_What the task requires_.
Among the entries below, find the lines with the word "present" and copy them.

━━━━━━━━━━

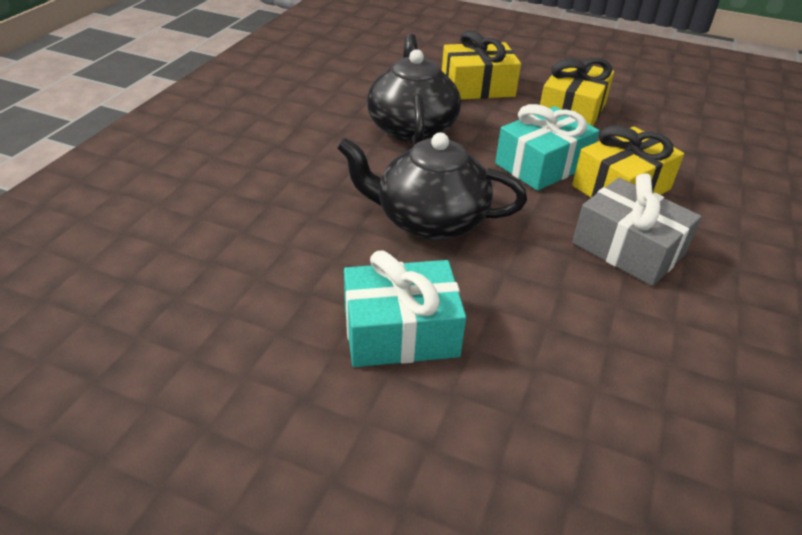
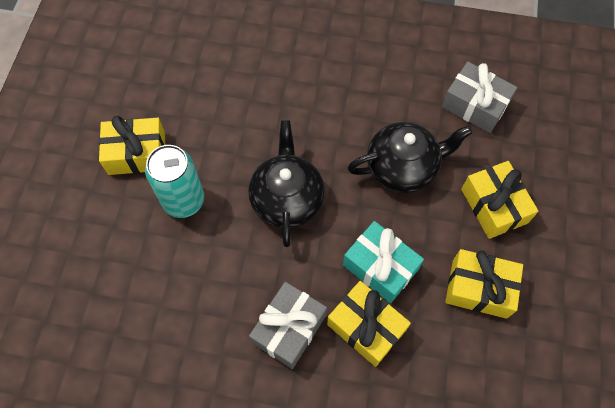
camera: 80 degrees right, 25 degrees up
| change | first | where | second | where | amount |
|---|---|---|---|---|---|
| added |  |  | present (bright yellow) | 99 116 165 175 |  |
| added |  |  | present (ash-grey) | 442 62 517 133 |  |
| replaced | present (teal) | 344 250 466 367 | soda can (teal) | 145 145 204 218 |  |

━━━━━━━━━━

_Result of this exercise_.
| added |  |  | present (bright yellow) | 99 116 165 175 |  |
| added |  |  | present (ash-grey) | 442 62 517 133 |  |
| replaced | present (teal) | 344 250 466 367 | soda can (teal) | 145 145 204 218 |  |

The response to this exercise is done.